▶ _ABOUT THIS EXERCISE_: From the listing below, copy only the lines from the line that contains "U1 pin DIS: N_7 -> N_3" to the line that contains "U103: HG7881 -> TC118S", counting those two lines as part of the copy.

▶ _EXERCISE INPUTS_:
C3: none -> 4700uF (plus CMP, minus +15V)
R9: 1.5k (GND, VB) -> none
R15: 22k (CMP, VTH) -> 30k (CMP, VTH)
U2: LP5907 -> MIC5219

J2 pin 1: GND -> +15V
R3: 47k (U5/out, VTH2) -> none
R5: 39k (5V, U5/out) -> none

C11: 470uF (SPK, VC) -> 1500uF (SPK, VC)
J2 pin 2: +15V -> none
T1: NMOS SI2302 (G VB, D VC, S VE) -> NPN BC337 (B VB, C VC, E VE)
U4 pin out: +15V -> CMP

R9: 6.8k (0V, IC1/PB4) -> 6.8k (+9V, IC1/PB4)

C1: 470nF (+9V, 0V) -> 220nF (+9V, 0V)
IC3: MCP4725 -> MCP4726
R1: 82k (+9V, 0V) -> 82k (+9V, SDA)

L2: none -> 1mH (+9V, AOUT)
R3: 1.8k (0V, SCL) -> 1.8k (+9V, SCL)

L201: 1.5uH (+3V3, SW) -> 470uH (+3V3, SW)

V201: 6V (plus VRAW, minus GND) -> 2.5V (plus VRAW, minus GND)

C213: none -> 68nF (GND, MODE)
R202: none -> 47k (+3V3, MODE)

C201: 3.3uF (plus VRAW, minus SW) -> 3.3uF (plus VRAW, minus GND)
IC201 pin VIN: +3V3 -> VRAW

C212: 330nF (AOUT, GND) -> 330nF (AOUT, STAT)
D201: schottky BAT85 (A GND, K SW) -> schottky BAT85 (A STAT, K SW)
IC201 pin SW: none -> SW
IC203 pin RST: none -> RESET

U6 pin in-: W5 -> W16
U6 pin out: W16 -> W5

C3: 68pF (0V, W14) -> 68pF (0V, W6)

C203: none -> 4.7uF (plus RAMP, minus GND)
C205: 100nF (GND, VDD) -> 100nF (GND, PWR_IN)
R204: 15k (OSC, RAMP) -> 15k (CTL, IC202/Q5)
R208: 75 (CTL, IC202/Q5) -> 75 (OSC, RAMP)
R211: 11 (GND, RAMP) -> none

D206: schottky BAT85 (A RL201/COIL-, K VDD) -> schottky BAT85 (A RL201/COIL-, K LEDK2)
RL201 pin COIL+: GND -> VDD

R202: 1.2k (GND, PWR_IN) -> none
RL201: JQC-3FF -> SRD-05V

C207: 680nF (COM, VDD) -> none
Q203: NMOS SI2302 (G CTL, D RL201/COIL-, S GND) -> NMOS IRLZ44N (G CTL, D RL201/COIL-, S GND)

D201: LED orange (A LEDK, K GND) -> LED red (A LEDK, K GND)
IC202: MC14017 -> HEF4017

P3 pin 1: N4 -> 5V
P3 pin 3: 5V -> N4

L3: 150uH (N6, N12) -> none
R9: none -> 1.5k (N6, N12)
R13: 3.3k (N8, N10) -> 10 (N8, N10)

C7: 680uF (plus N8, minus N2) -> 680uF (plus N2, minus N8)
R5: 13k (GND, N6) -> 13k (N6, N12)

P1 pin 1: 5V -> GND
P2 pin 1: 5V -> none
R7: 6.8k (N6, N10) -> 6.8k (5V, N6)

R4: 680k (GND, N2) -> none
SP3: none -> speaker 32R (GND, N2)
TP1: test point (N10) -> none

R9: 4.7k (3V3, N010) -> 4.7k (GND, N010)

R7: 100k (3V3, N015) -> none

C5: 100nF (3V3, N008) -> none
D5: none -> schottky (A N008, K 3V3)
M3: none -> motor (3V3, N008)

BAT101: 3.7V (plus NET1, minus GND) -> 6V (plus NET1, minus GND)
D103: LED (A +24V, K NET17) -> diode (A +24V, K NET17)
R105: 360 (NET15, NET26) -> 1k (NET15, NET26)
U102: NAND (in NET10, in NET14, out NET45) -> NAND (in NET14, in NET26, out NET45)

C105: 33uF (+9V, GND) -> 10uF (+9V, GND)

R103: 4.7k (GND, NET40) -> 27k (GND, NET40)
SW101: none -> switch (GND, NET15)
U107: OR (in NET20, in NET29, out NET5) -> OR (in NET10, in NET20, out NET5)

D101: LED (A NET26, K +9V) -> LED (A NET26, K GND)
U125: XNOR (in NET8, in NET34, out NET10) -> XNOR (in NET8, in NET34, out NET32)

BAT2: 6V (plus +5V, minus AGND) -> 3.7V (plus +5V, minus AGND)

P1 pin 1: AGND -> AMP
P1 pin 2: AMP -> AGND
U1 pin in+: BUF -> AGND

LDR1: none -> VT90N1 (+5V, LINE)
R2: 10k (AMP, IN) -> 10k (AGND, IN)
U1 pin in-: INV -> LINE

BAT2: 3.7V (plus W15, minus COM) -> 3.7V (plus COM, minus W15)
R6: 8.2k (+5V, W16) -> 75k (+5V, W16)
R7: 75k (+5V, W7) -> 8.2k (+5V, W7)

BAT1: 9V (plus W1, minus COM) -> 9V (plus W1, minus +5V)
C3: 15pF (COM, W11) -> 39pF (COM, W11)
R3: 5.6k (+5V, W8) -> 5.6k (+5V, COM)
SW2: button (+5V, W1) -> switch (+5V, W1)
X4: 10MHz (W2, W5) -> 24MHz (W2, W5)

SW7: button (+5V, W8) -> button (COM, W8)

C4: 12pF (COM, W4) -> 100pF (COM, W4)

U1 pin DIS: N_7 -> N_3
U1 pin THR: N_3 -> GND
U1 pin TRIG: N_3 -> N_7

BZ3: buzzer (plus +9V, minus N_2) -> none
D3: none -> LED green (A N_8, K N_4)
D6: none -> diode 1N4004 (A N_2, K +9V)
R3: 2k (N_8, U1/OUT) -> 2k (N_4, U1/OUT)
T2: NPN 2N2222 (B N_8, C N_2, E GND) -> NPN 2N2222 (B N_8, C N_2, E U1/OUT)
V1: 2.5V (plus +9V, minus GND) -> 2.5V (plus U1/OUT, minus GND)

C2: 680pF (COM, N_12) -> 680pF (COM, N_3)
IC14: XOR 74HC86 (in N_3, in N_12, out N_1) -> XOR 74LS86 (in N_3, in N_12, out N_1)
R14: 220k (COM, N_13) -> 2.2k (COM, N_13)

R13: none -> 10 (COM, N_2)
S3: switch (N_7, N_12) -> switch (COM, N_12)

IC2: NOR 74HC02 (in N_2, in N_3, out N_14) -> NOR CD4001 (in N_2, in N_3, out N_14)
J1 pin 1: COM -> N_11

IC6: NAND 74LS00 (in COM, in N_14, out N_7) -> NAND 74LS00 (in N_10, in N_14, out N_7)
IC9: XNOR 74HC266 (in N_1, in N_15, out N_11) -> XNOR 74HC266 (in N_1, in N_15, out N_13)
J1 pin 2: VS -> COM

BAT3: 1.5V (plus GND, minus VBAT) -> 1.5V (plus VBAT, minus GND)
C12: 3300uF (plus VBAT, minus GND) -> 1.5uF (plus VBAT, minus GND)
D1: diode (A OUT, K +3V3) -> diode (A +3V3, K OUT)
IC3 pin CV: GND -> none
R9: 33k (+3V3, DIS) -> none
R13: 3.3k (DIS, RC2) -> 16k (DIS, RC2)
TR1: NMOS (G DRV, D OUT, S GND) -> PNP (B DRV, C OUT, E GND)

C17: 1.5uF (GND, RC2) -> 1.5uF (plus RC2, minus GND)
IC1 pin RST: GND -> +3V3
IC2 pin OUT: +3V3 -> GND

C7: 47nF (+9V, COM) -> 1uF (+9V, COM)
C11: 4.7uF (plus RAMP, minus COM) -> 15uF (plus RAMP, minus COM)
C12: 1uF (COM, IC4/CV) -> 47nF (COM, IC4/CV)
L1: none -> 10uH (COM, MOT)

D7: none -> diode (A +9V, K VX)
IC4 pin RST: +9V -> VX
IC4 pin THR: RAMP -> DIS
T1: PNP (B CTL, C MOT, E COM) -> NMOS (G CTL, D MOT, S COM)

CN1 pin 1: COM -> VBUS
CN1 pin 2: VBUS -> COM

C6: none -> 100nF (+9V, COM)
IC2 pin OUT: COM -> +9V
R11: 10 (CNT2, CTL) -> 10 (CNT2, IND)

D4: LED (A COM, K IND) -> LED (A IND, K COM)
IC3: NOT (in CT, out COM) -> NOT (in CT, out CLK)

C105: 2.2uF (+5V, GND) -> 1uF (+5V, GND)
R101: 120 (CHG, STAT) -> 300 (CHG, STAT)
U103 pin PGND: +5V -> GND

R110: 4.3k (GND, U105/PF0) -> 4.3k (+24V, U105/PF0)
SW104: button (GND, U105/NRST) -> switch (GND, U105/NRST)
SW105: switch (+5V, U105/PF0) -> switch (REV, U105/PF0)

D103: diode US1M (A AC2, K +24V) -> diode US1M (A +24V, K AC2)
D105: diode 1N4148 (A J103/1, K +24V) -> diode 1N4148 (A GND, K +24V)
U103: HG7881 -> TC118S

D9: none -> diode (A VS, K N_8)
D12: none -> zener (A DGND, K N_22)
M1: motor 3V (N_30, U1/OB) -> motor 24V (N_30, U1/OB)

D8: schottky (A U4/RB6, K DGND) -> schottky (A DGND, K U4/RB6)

▶ _WRITTEN REPLY_:
U1 pin DIS: N_7 -> N_3
U1 pin THR: N_3 -> GND
U1 pin TRIG: N_3 -> N_7

BZ3: buzzer (plus +9V, minus N_2) -> none
D3: none -> LED green (A N_8, K N_4)
D6: none -> diode 1N4004 (A N_2, K +9V)
R3: 2k (N_8, U1/OUT) -> 2k (N_4, U1/OUT)
T2: NPN 2N2222 (B N_8, C N_2, E GND) -> NPN 2N2222 (B N_8, C N_2, E U1/OUT)
V1: 2.5V (plus +9V, minus GND) -> 2.5V (plus U1/OUT, minus GND)

C2: 680pF (COM, N_12) -> 680pF (COM, N_3)
IC14: XOR 74HC86 (in N_3, in N_12, out N_1) -> XOR 74LS86 (in N_3, in N_12, out N_1)
R14: 220k (COM, N_13) -> 2.2k (COM, N_13)

R13: none -> 10 (COM, N_2)
S3: switch (N_7, N_12) -> switch (COM, N_12)

IC2: NOR 74HC02 (in N_2, in N_3, out N_14) -> NOR CD4001 (in N_2, in N_3, out N_14)
J1 pin 1: COM -> N_11

IC6: NAND 74LS00 (in COM, in N_14, out N_7) -> NAND 74LS00 (in N_10, in N_14, out N_7)
IC9: XNOR 74HC266 (in N_1, in N_15, out N_11) -> XNOR 74HC266 (in N_1, in N_15, out N_13)
J1 pin 2: VS -> COM

BAT3: 1.5V (plus GND, minus VBAT) -> 1.5V (plus VBAT, minus GND)
C12: 3300uF (plus VBAT, minus GND) -> 1.5uF (plus VBAT, minus GND)
D1: diode (A OUT, K +3V3) -> diode (A +3V3, K OUT)
IC3 pin CV: GND -> none
R9: 33k (+3V3, DIS) -> none
R13: 3.3k (DIS, RC2) -> 16k (DIS, RC2)
TR1: NMOS (G DRV, D OUT, S GND) -> PNP (B DRV, C OUT, E GND)

C17: 1.5uF (GND, RC2) -> 1.5uF (plus RC2, minus GND)
IC1 pin RST: GND -> +3V3
IC2 pin OUT: +3V3 -> GND

C7: 47nF (+9V, COM) -> 1uF (+9V, COM)
C11: 4.7uF (plus RAMP, minus COM) -> 15uF (plus RAMP, minus COM)
C12: 1uF (COM, IC4/CV) -> 47nF (COM, IC4/CV)
L1: none -> 10uH (COM, MOT)

D7: none -> diode (A +9V, K VX)
IC4 pin RST: +9V -> VX
IC4 pin THR: RAMP -> DIS
T1: PNP (B CTL, C MOT, E COM) -> NMOS (G CTL, D MOT, S COM)

CN1 pin 1: COM -> VBUS
CN1 pin 2: VBUS -> COM

C6: none -> 100nF (+9V, COM)
IC2 pin OUT: COM -> +9V
R11: 10 (CNT2, CTL) -> 10 (CNT2, IND)

D4: LED (A COM, K IND) -> LED (A IND, K COM)
IC3: NOT (in CT, out COM) -> NOT (in CT, out CLK)

C105: 2.2uF (+5V, GND) -> 1uF (+5V, GND)
R101: 120 (CHG, STAT) -> 300 (CHG, STAT)
U103 pin PGND: +5V -> GND

R110: 4.3k (GND, U105/PF0) -> 4.3k (+24V, U105/PF0)
SW104: button (GND, U105/NRST) -> switch (GND, U105/NRST)
SW105: switch (+5V, U105/PF0) -> switch (REV, U105/PF0)

D103: diode US1M (A AC2, K +24V) -> diode US1M (A +24V, K AC2)
D105: diode 1N4148 (A J103/1, K +24V) -> diode 1N4148 (A GND, K +24V)
U103: HG7881 -> TC118S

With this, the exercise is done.